### Exercise data

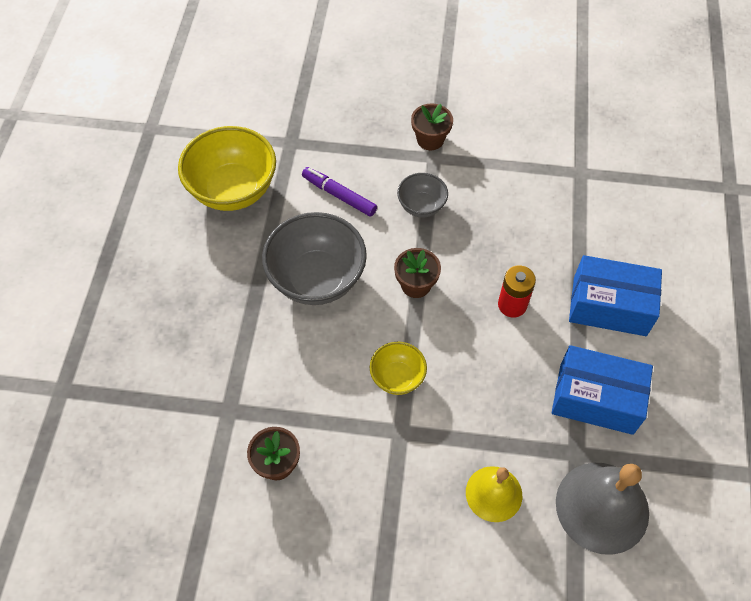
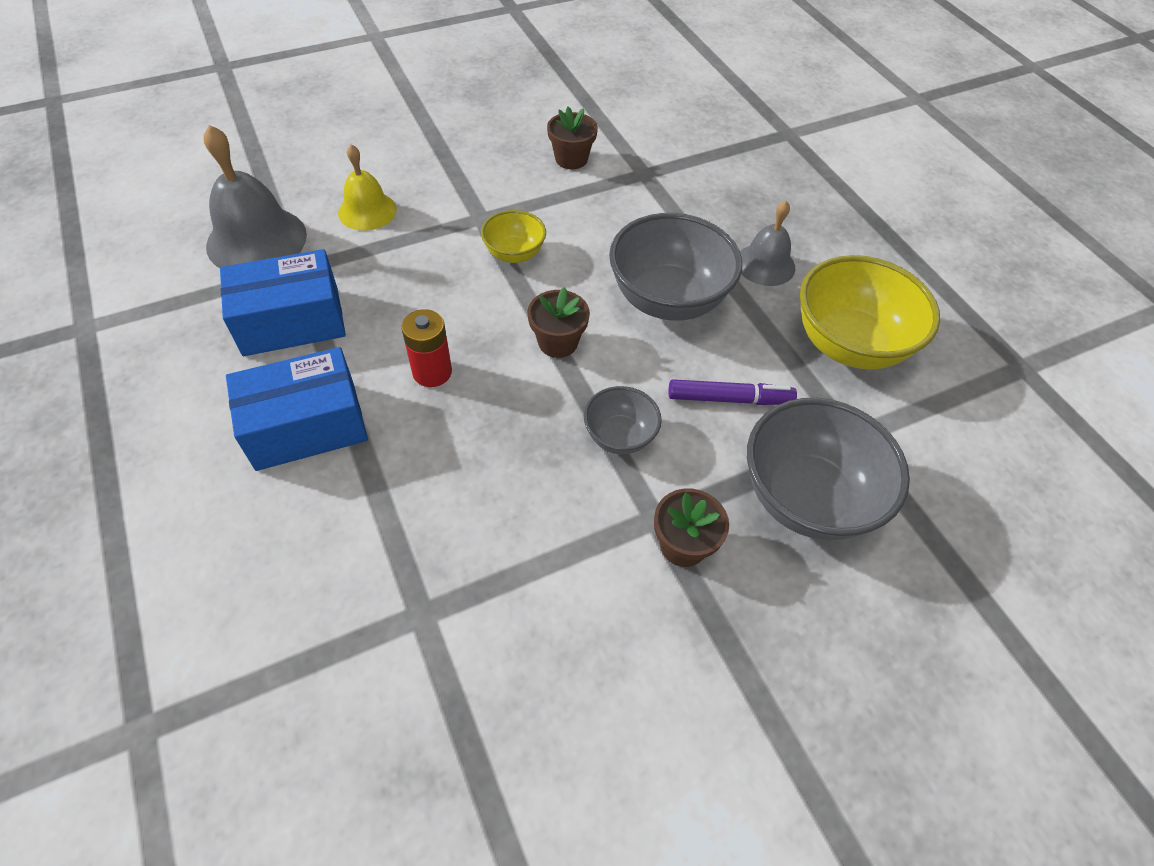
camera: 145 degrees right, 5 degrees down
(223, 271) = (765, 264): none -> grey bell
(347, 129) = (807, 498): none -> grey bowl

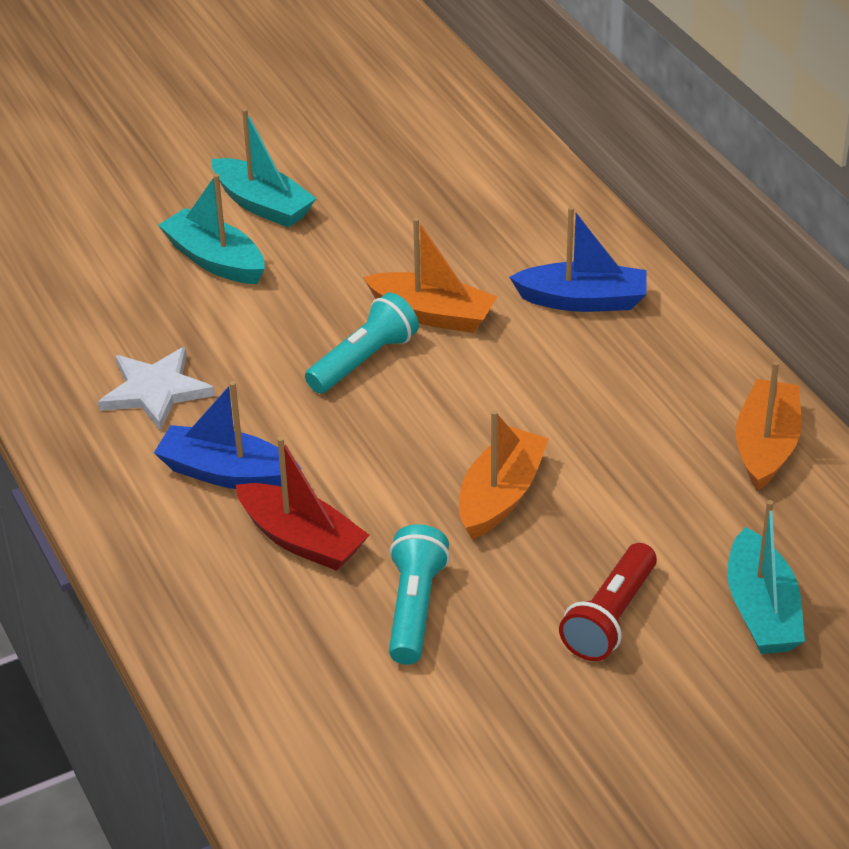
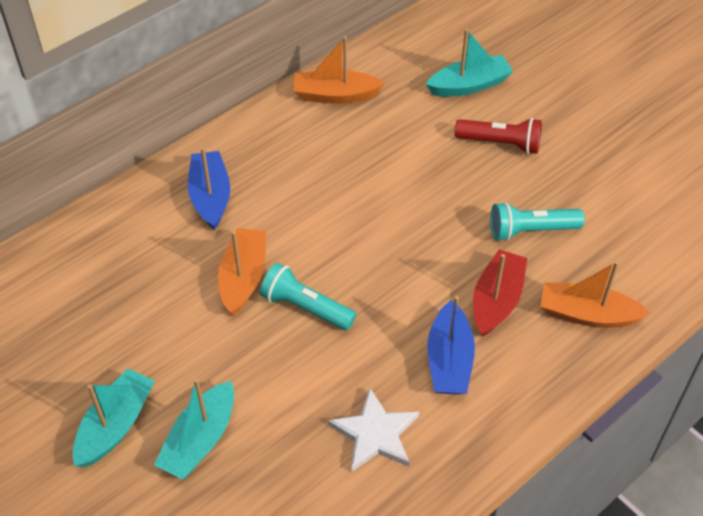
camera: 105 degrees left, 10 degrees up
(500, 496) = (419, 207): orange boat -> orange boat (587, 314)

### Your instructions
Set down the data above word for word, leaving every picture out.

### Your response
camera: 145 degrees right, 5 degrees down
(223, 271) = (765, 264): none -> grey bell
(347, 129) = (807, 498): none -> grey bowl

camera: 105 degrees left, 10 degrees up
(500, 496) = (419, 207): orange boat -> orange boat (587, 314)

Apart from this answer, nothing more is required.